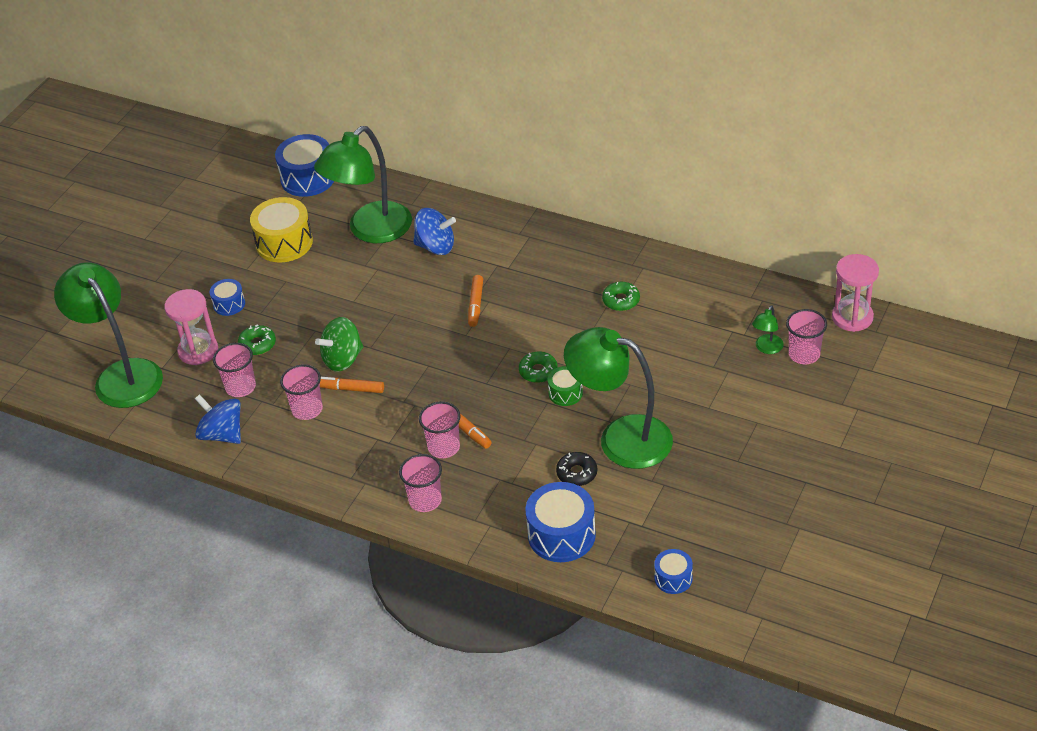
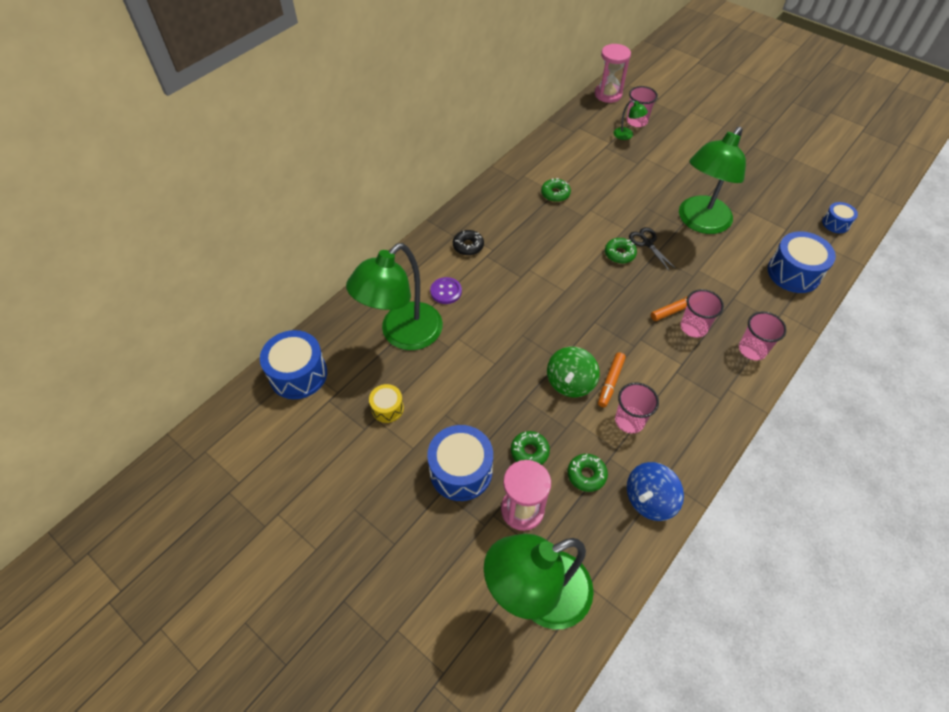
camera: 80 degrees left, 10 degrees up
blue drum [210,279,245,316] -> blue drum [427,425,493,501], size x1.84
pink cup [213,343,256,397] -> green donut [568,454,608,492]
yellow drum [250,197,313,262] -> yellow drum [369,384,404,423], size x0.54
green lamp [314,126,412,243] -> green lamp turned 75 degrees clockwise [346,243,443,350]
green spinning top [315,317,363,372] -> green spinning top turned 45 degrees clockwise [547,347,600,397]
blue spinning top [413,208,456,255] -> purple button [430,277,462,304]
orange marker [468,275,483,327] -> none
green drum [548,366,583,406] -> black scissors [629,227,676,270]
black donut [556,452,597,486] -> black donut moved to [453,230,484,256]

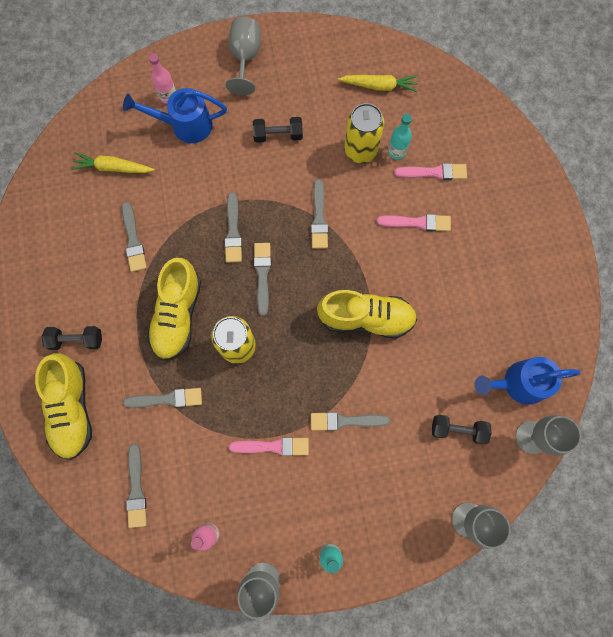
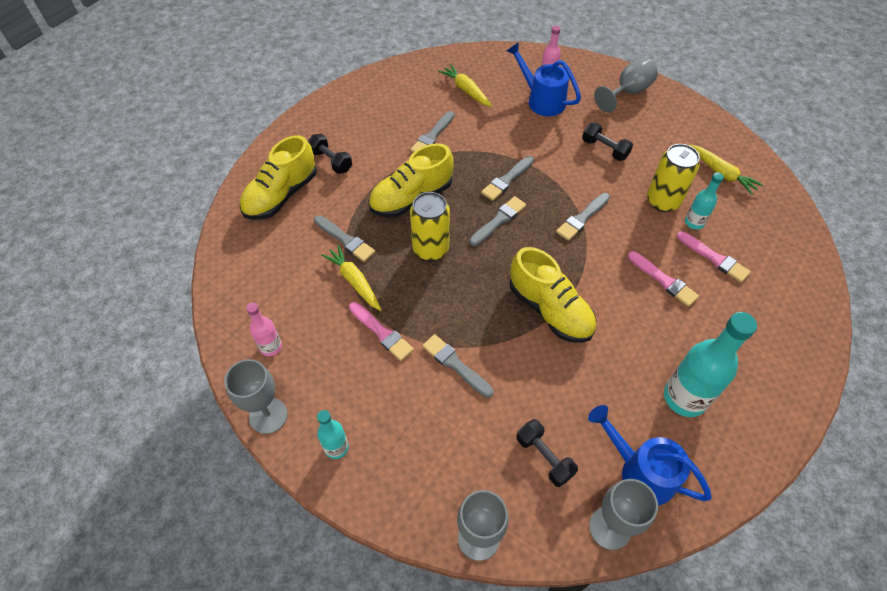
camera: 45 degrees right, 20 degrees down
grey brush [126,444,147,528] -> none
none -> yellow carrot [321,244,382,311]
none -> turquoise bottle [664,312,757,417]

WHAT YOU WILL DO =
Because pictures are not wanted, give every entry above again exactly without them.

WRITTEN SOLUTION =
camera: 80 degrees left, 10 degrees up
blue drum [210,279,245,316] -> blue drum [427,425,493,501], size x1.84
pink cup [213,343,256,397] -> green donut [568,454,608,492]
yellow drum [250,197,313,262] -> yellow drum [369,384,404,423], size x0.54
green lamp [314,126,412,243] -> green lamp turned 75 degrees clockwise [346,243,443,350]
green spinning top [315,317,363,372] -> green spinning top turned 45 degrees clockwise [547,347,600,397]
blue spinning top [413,208,456,255] -> purple button [430,277,462,304]
orange marker [468,275,483,327] -> none
green drum [548,366,583,406] -> black scissors [629,227,676,270]
black donut [556,452,597,486] -> black donut moved to [453,230,484,256]

camera: 45 degrees right, 20 degrees down
grey brush [126,444,147,528] -> none
none -> yellow carrot [321,244,382,311]
none -> turquoise bottle [664,312,757,417]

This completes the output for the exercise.